▶ **Problem**:
Look through the data below and report how many lines include "none". Only the number should be given.

### Record excerpts ###

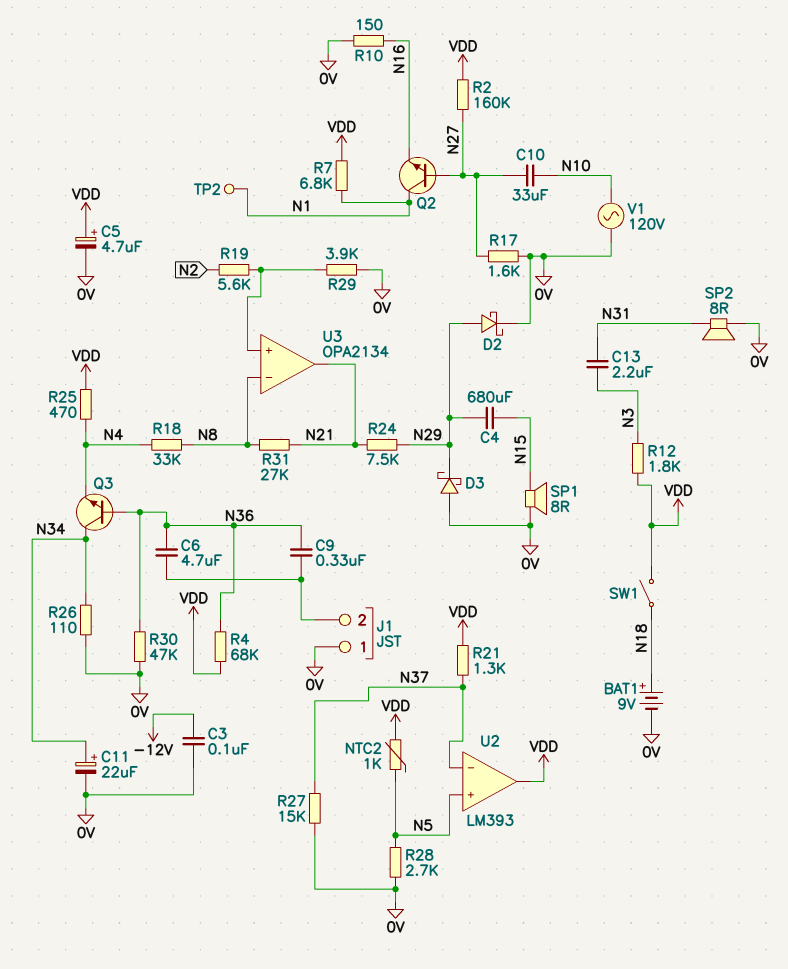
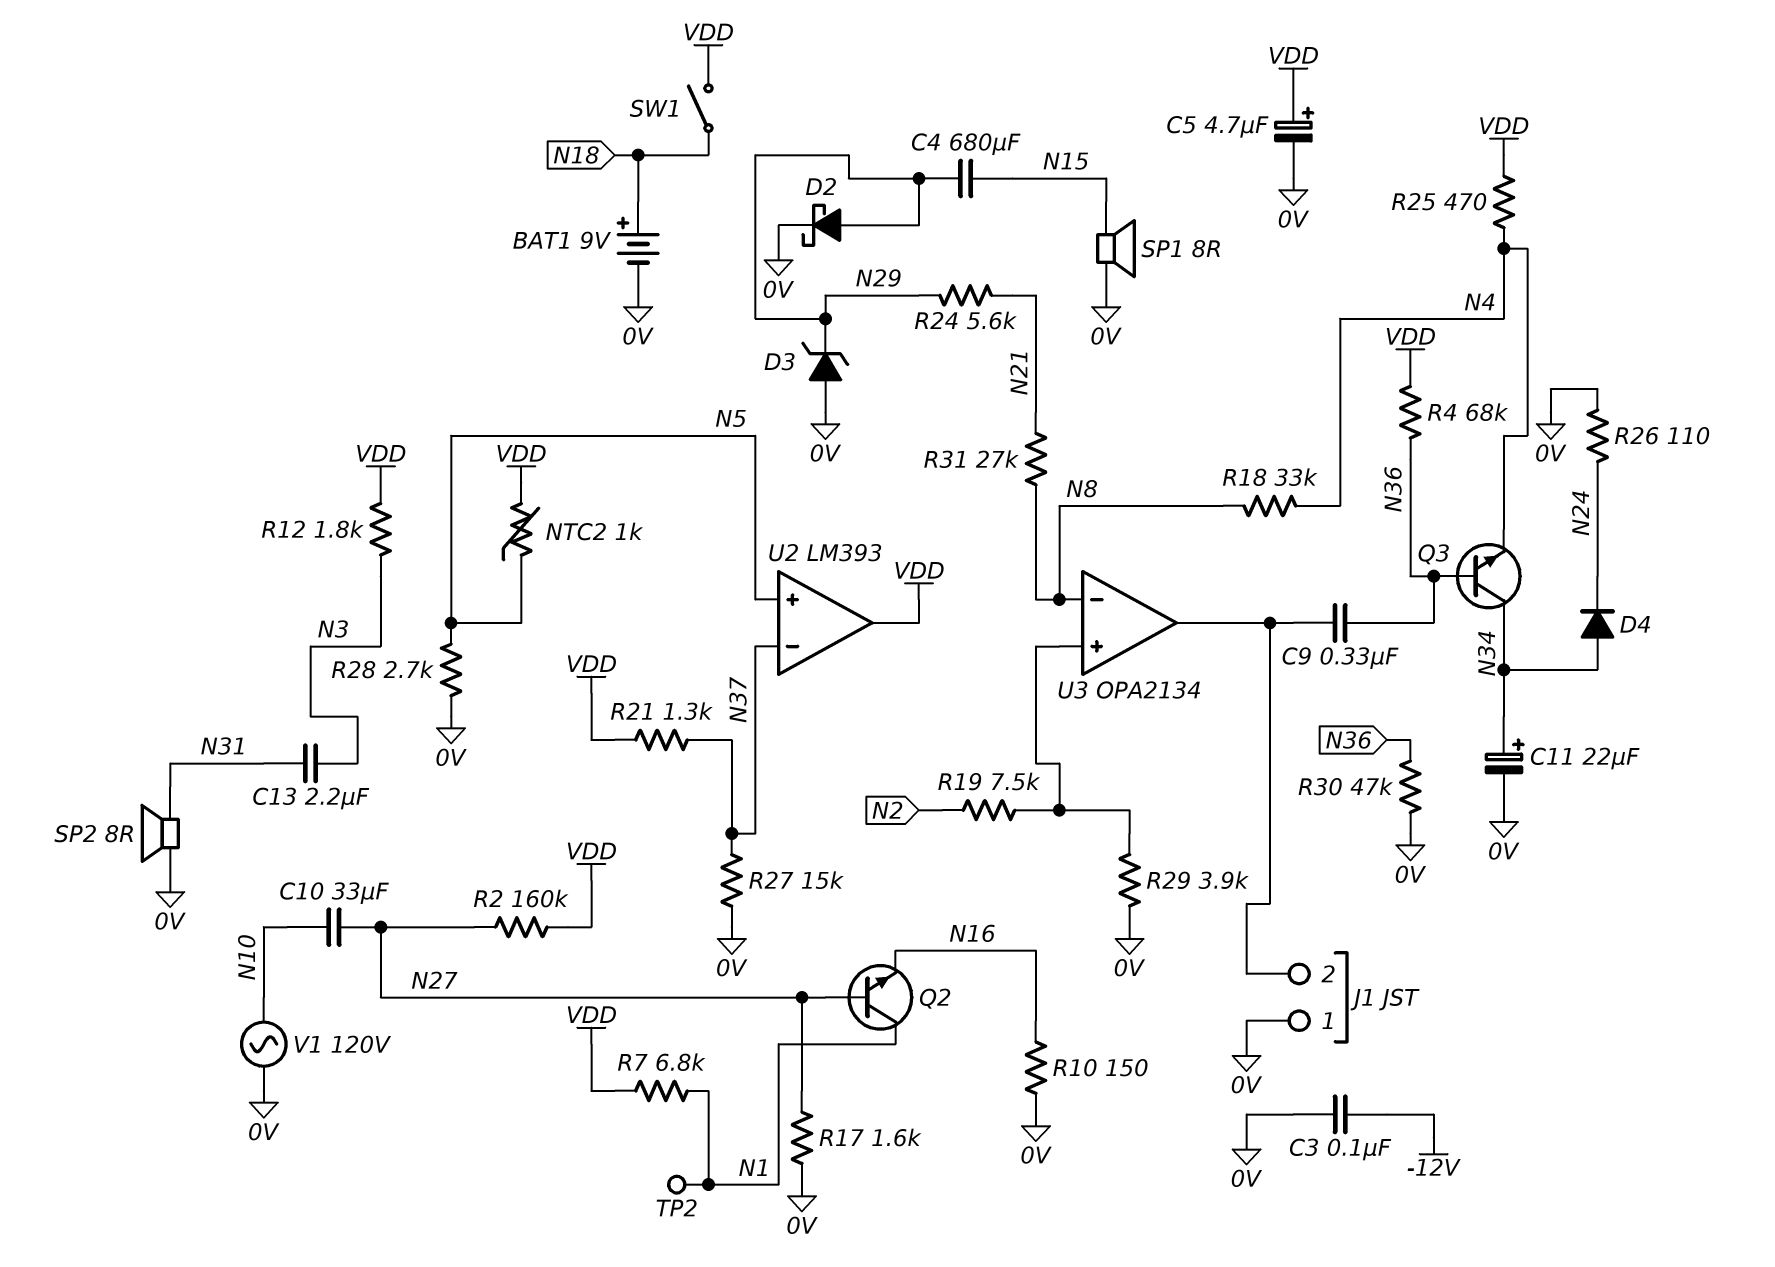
C6: 4.7uF (J1/2, N36) -> none
D3: schottky (A 0V, K N29) -> zener (A 0V, K N29)
D4: none -> diode (A N34, K N24)
R19: 5.6k (N2, U3/in+) -> 7.5k (N2, U3/in+)
R24: 7.5k (N21, N29) -> 5.6k (N21, N29)
R26: 110 (0V, N34) -> 110 (0V, N24)
U3 pin out: N21 -> J1/2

###

▶ **Problem solution**:
2